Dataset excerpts
******************************
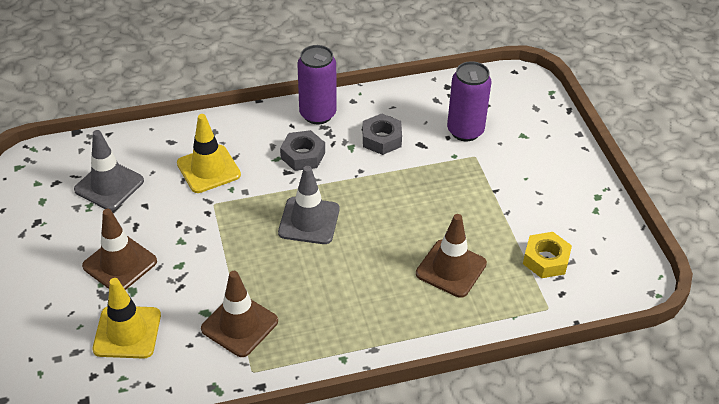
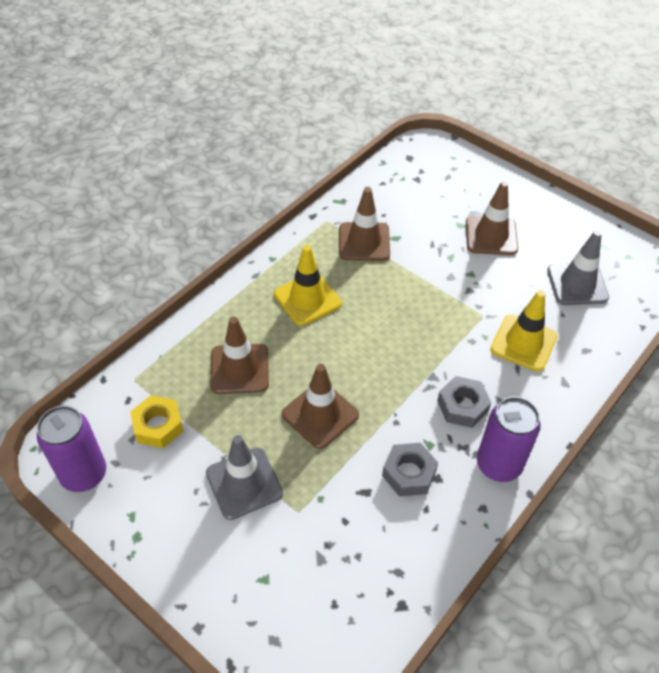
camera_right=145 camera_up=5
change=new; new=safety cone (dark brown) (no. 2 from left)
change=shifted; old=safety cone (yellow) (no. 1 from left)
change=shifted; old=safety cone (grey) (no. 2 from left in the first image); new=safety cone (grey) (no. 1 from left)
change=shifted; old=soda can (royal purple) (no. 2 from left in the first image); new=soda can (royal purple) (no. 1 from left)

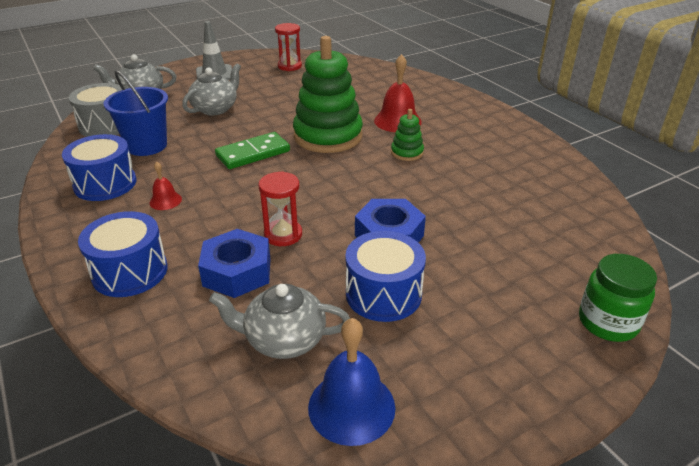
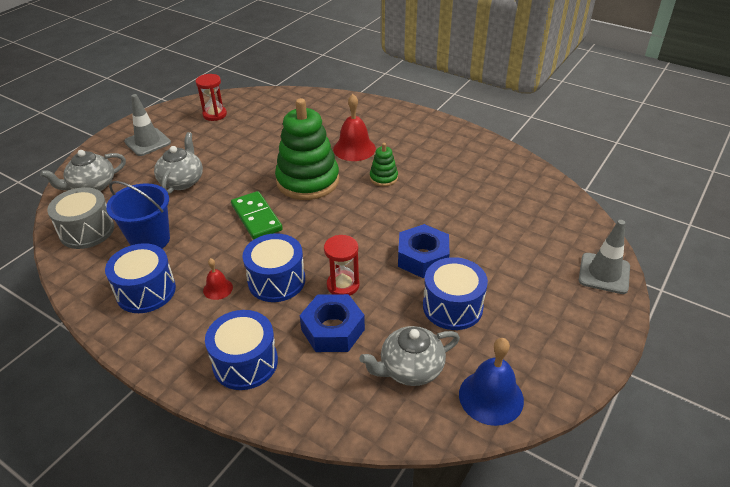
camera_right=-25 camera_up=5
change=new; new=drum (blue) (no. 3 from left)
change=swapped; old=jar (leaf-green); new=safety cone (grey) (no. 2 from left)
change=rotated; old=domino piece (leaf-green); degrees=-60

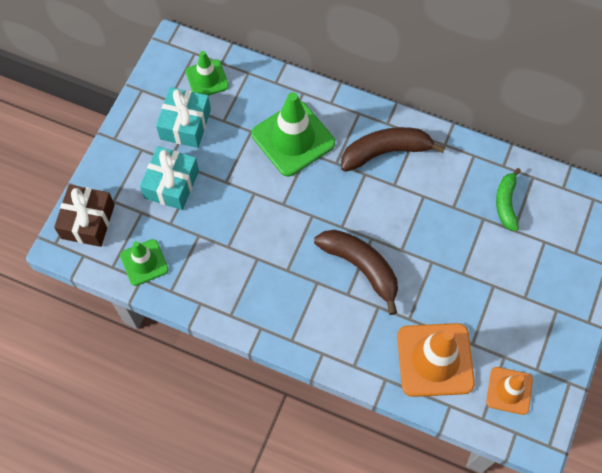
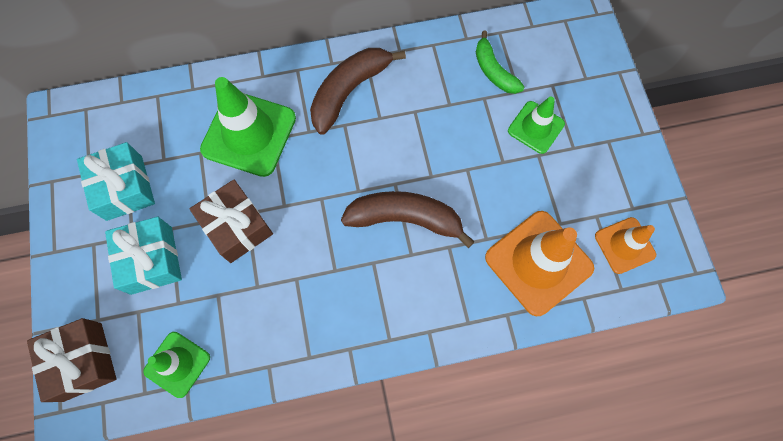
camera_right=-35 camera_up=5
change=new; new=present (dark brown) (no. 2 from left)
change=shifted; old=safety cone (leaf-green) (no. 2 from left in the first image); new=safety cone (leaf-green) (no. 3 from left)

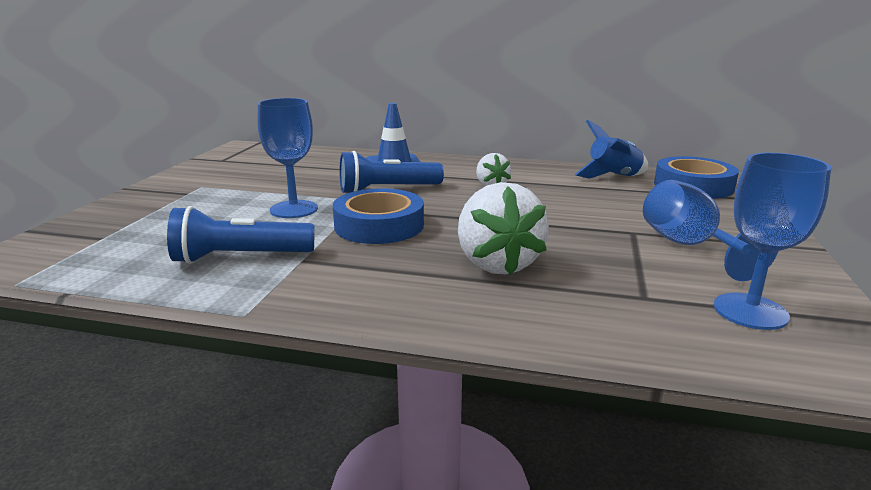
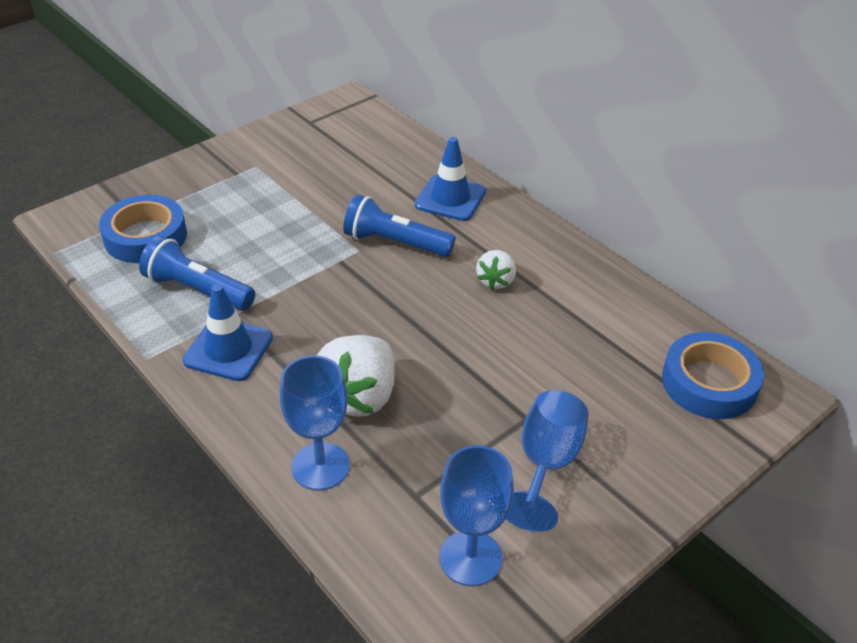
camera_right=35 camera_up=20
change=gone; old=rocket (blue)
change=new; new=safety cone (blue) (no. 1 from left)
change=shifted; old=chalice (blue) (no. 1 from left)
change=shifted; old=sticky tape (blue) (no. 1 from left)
******************************
→ **Work request**: Out of the data above, set down the lines from the one with "change=shifted; old=safety cone (yellow)" to the one with "change=shifted; old=safety cone (grey)", both included, exactly as written and with no additions.

→ **Solution for this exercise**:
change=shifted; old=safety cone (yellow) (no. 1 from left)
change=shifted; old=safety cone (grey) (no. 2 from left in the first image); new=safety cone (grey) (no. 1 from left)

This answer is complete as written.